[WORK ORDER] Return only the tail of the data below, word for word: the line with "(460, 135) = (309, 275): none -> pink bowl" and each line after it through the final one.

####################

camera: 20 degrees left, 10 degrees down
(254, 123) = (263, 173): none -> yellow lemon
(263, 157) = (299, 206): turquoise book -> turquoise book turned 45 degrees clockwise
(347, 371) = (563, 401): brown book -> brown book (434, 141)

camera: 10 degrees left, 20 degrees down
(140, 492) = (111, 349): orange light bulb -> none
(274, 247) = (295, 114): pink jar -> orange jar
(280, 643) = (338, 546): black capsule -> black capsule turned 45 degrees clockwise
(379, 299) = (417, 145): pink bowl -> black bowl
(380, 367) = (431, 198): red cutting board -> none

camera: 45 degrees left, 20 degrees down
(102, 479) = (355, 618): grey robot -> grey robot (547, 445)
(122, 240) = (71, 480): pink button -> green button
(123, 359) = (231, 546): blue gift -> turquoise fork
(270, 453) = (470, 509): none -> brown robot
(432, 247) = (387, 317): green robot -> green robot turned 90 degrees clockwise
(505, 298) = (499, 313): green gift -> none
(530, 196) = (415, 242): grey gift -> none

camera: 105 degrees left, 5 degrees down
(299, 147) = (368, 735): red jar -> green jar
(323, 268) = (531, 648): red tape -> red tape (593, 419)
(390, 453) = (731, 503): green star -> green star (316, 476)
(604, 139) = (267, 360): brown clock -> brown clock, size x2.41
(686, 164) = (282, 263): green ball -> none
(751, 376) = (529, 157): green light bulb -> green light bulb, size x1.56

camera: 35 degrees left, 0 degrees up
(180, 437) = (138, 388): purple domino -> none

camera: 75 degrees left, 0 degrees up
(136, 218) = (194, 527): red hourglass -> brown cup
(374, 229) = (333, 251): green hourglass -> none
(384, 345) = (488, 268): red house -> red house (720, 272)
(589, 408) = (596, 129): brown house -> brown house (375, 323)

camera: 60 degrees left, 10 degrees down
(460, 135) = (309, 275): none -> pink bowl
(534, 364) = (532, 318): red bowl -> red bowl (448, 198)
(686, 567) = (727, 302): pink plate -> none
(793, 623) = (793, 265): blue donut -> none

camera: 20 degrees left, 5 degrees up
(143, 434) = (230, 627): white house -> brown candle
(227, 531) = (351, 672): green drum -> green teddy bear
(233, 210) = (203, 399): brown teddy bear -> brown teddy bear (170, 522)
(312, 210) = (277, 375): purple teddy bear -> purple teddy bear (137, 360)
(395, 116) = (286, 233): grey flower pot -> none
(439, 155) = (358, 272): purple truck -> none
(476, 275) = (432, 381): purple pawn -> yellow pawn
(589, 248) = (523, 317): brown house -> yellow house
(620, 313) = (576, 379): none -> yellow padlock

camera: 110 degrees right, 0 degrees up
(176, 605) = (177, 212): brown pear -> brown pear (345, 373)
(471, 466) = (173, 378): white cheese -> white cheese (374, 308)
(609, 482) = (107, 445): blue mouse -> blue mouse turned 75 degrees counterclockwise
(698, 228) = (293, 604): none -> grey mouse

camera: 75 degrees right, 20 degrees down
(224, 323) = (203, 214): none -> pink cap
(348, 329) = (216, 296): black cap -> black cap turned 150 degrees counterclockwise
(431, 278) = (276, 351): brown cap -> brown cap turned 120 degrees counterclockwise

####################

[RESULT FOR THIS TASK]
(460, 135) = (309, 275): none -> pink bowl
(534, 364) = (532, 318): red bowl -> red bowl (448, 198)
(686, 567) = (727, 302): pink plate -> none
(793, 623) = (793, 265): blue donut -> none

camera: 20 degrees left, 5 degrees up
(143, 434) = (230, 627): white house -> brown candle
(227, 531) = (351, 672): green drum -> green teddy bear
(233, 210) = (203, 399): brown teddy bear -> brown teddy bear (170, 522)
(312, 210) = (277, 375): purple teddy bear -> purple teddy bear (137, 360)
(395, 116) = (286, 233): grey flower pot -> none
(439, 155) = (358, 272): purple truck -> none
(476, 275) = (432, 381): purple pawn -> yellow pawn
(589, 248) = (523, 317): brown house -> yellow house
(620, 313) = (576, 379): none -> yellow padlock

camera: 110 degrees right, 0 degrees up
(176, 605) = (177, 212): brown pear -> brown pear (345, 373)
(471, 466) = (173, 378): white cheese -> white cheese (374, 308)
(609, 482) = (107, 445): blue mouse -> blue mouse turned 75 degrees counterclockwise
(698, 228) = (293, 604): none -> grey mouse

camera: 75 degrees right, 20 degrees down
(224, 323) = (203, 214): none -> pink cap
(348, 329) = (216, 296): black cap -> black cap turned 150 degrees counterclockwise
(431, 278) = (276, 351): brown cap -> brown cap turned 120 degrees counterclockwise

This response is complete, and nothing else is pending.